* _Work task_
In the records that follow, how many lines contain the word "none"? Give only that figure.

* _Record excerpts_
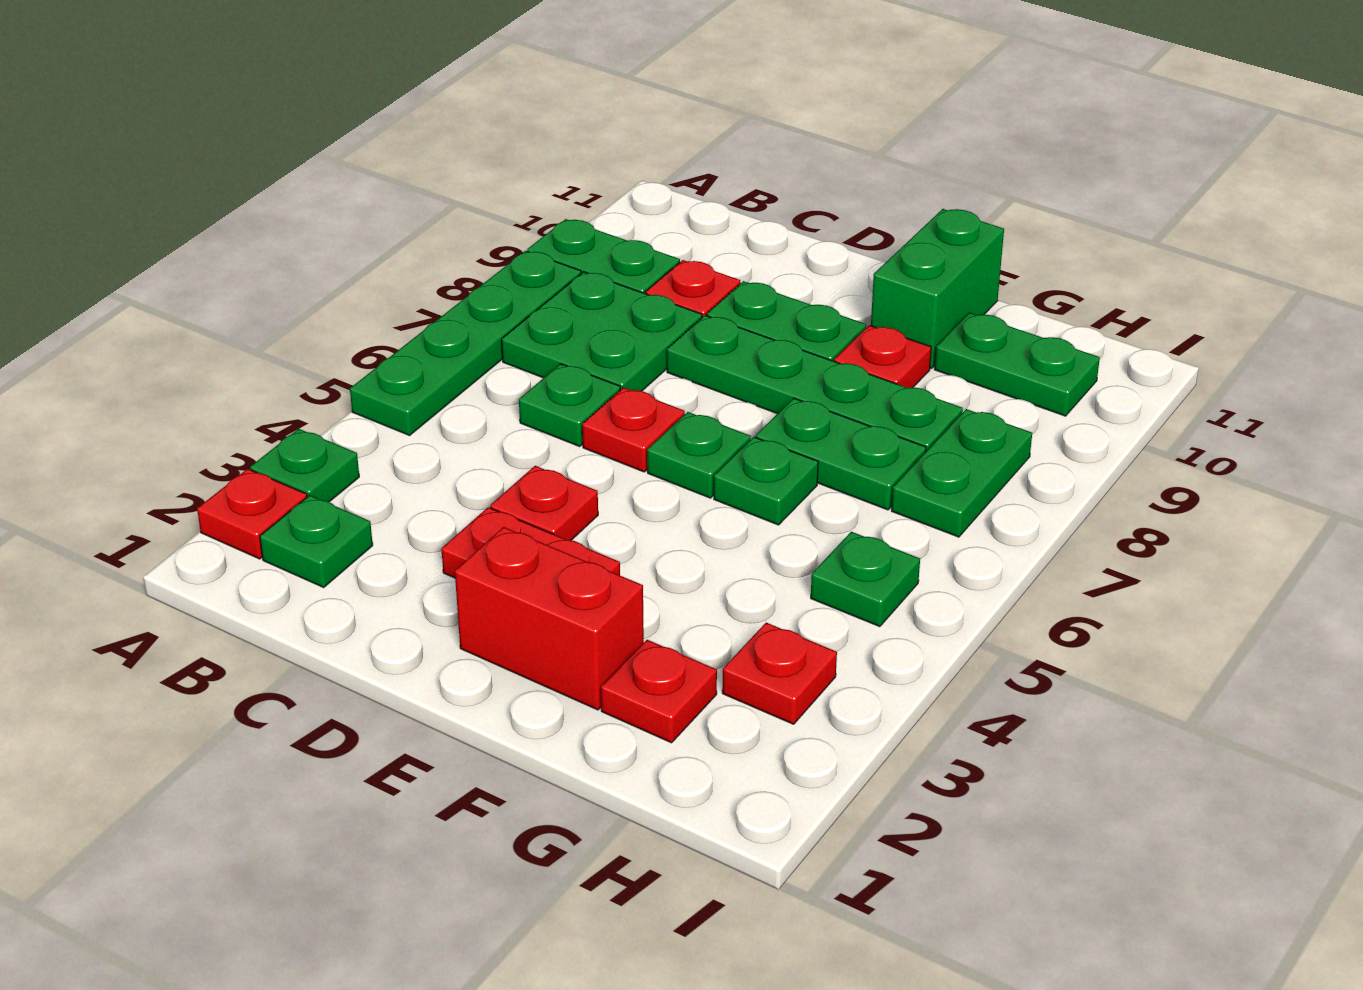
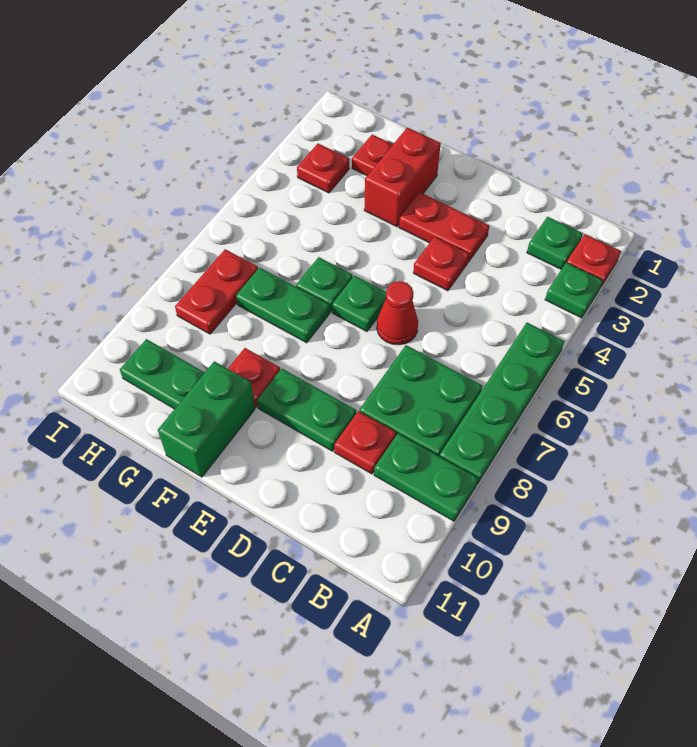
green plate C6 level 1 -> none
red plate D6 level 1 -> red cone D6 level 1
green plate D8:G8 level 1 -> none
red brick E2:F2 level 1 -> red brick F2:F3 level 1
green plate H5 level 1 -> none
green plate H7:H8 level 1 -> red plate H7:H8 level 1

* _Answer below_
3